Given exercise:
Search the listing below for the string "stained" and copy every line where it occurs.

Items from a dataset:
** BEGIN **
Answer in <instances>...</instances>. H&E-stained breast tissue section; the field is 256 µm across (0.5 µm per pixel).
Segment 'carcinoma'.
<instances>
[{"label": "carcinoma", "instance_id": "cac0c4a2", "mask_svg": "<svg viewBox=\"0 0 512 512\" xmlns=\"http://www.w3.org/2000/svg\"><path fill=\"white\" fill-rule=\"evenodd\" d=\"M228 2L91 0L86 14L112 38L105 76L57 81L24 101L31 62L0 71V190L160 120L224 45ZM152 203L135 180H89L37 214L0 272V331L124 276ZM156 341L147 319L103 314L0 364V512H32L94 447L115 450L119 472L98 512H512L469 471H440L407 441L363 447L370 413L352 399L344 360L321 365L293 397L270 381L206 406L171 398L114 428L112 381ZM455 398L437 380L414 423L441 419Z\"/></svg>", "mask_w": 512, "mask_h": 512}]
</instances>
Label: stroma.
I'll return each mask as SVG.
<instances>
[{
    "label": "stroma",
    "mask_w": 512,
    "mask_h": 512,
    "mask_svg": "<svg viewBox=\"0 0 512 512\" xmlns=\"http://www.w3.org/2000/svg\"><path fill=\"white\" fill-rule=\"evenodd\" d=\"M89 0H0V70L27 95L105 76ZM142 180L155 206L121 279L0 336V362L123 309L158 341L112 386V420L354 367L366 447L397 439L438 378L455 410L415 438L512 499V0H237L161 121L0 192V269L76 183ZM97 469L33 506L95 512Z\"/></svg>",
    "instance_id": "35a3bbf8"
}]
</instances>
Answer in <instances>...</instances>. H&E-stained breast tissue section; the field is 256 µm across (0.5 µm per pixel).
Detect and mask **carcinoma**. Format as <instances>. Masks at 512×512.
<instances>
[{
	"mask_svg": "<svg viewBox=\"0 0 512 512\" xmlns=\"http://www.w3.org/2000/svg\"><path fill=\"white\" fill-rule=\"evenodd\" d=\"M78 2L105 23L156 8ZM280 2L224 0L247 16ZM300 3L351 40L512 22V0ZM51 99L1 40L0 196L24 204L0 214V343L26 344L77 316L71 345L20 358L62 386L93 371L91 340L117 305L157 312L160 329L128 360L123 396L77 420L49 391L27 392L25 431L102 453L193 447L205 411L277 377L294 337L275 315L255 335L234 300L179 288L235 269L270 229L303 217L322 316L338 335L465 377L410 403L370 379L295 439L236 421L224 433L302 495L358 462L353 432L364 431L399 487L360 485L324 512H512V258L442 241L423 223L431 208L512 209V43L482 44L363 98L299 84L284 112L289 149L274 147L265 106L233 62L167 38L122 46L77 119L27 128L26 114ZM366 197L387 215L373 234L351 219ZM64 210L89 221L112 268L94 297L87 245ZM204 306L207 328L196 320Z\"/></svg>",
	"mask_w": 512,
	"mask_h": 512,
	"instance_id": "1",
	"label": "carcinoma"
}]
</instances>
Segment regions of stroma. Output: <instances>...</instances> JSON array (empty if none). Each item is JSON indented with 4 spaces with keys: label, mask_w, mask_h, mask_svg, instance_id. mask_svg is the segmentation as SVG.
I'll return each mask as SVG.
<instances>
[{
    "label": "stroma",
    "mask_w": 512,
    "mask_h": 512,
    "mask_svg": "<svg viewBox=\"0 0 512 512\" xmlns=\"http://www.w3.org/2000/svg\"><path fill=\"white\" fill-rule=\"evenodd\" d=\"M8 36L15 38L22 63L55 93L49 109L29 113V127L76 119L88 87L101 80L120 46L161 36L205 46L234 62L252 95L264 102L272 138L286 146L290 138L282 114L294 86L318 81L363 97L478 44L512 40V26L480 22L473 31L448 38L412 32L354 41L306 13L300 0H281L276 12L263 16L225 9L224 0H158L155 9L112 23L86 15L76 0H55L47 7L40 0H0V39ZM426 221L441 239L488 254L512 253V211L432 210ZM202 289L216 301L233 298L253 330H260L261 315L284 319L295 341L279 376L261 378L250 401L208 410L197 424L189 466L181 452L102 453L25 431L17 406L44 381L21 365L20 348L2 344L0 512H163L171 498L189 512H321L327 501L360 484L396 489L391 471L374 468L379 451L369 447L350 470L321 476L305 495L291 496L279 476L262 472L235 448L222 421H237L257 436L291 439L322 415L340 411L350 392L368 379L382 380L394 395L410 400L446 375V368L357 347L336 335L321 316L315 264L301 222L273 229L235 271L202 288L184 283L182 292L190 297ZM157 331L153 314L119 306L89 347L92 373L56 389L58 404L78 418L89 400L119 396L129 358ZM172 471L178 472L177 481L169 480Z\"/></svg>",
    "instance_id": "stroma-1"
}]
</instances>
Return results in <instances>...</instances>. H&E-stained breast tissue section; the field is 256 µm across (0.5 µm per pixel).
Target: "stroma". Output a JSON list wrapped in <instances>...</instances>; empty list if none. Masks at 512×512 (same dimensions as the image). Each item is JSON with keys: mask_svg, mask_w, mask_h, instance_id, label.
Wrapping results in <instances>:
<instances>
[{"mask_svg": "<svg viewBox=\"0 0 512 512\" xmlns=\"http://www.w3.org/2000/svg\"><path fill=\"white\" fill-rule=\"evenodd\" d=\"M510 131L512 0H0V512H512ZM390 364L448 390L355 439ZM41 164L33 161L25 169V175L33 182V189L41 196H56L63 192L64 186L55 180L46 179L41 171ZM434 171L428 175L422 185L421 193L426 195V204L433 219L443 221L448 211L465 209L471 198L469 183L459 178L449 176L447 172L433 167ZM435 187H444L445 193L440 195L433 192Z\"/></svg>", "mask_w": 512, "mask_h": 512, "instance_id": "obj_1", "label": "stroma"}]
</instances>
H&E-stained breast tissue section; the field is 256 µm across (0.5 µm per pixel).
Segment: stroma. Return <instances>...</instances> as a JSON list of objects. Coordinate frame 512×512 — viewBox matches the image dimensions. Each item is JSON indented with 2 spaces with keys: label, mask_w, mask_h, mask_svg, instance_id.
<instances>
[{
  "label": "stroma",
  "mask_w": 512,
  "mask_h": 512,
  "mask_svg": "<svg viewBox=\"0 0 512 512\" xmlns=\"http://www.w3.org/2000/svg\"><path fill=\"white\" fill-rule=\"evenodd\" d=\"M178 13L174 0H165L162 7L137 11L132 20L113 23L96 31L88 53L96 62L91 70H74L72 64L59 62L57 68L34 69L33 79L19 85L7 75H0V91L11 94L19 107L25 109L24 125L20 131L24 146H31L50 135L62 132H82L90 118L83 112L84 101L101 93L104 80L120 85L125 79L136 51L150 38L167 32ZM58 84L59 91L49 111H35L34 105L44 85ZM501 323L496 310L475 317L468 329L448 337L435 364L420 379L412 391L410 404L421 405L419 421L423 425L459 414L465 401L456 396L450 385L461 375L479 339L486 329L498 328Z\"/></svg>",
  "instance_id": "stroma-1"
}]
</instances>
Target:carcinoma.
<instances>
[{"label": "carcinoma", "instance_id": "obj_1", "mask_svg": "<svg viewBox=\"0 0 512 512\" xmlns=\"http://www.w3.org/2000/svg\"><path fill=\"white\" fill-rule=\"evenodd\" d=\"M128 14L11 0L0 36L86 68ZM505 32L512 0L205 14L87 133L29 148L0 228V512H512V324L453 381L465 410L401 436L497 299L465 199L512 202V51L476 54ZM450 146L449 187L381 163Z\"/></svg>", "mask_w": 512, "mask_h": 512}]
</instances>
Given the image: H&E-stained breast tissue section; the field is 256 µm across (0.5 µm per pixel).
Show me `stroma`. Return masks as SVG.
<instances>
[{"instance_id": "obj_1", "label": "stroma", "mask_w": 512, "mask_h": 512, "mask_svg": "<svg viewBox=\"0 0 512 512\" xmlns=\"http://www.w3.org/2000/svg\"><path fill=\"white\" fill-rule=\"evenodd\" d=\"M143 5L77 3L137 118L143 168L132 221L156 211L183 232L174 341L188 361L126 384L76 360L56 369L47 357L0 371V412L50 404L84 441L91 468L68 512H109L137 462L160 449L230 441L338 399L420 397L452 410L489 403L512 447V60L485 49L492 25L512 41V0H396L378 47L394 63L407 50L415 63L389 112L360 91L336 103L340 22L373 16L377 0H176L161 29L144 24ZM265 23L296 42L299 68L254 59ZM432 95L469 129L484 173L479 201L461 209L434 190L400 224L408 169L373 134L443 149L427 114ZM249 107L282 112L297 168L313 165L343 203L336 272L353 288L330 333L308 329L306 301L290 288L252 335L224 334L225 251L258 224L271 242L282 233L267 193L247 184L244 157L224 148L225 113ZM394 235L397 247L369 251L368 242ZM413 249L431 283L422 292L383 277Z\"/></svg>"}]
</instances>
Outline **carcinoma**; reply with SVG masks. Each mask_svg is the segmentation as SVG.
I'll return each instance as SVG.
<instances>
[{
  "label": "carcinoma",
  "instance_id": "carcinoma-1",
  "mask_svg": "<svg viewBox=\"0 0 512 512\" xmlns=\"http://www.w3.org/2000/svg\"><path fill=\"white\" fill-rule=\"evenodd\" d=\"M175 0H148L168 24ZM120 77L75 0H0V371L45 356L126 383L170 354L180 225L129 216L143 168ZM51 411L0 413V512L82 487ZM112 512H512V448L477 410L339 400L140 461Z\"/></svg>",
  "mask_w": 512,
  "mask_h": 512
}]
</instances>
** END **
Answer to the problem:
Answer in <instances>...</instances>. H&E-stained breast tissue section; the field is 256 µm across (0.5 µm per pixel).
Answer in <instances>...</instances>. H&E-stained breast tissue section; the field is 256 µm across (0.5 µm per pixel).
Return results in <instances>...</instances>. H&E-stained breast tissue section; the field is 256 µm across (0.5 µm per pixel).
H&E-stained breast tissue section; the field is 256 µm across (0.5 µm per pixel).
Given the image: H&E-stained breast tissue section; the field is 256 µm across (0.5 µm per pixel).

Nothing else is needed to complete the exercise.